- [Source data]:
▬▬▬

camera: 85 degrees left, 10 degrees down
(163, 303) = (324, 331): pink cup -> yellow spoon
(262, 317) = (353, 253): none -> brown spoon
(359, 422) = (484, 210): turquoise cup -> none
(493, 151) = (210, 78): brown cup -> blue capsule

▬▬▬

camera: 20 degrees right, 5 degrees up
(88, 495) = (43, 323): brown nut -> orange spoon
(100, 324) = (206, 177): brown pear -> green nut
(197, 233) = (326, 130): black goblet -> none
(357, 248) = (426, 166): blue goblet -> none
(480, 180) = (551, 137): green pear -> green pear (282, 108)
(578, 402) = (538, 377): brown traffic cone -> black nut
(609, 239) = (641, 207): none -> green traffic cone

▬▬▬

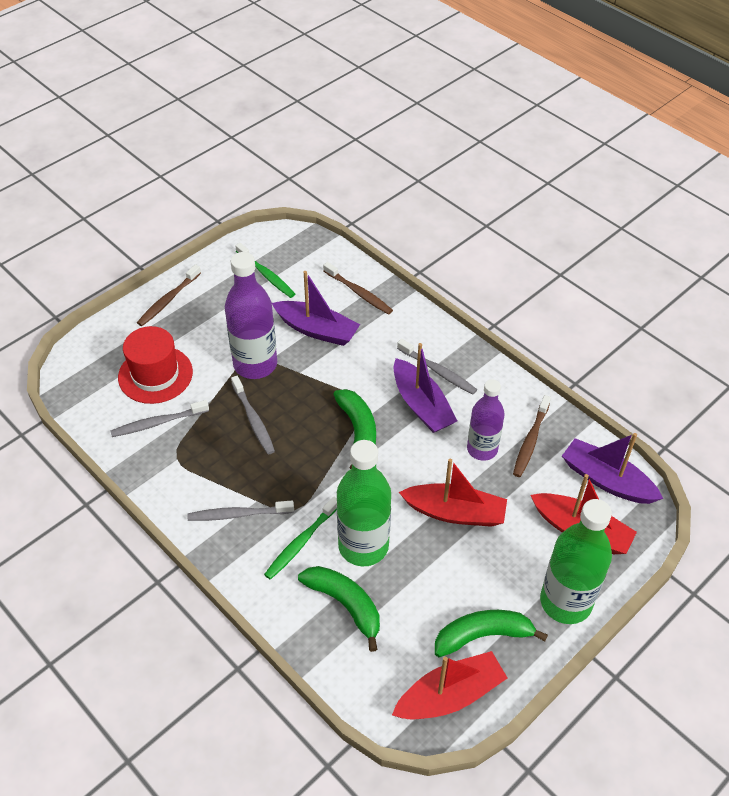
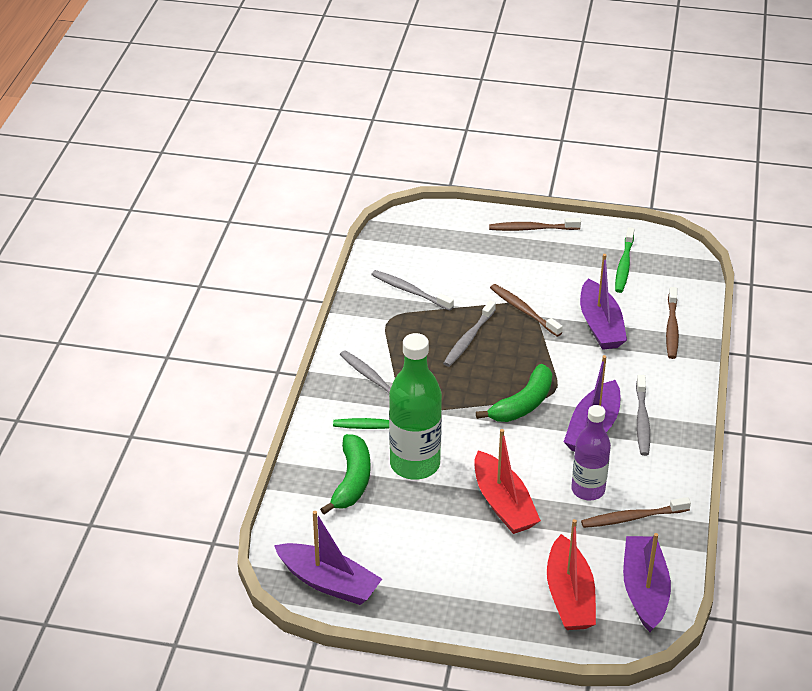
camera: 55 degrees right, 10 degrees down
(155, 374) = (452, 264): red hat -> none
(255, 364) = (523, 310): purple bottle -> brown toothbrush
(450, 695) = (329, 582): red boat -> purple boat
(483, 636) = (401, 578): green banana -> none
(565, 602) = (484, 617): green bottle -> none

▬▬▬

- [ABOUT THIS TASK]:
Report every line of the data above that contains the string "down" by copying it in full.

- [RESPONSE AREA]:
camera: 85 degrees left, 10 degrees down
camera: 55 degrees right, 10 degrees down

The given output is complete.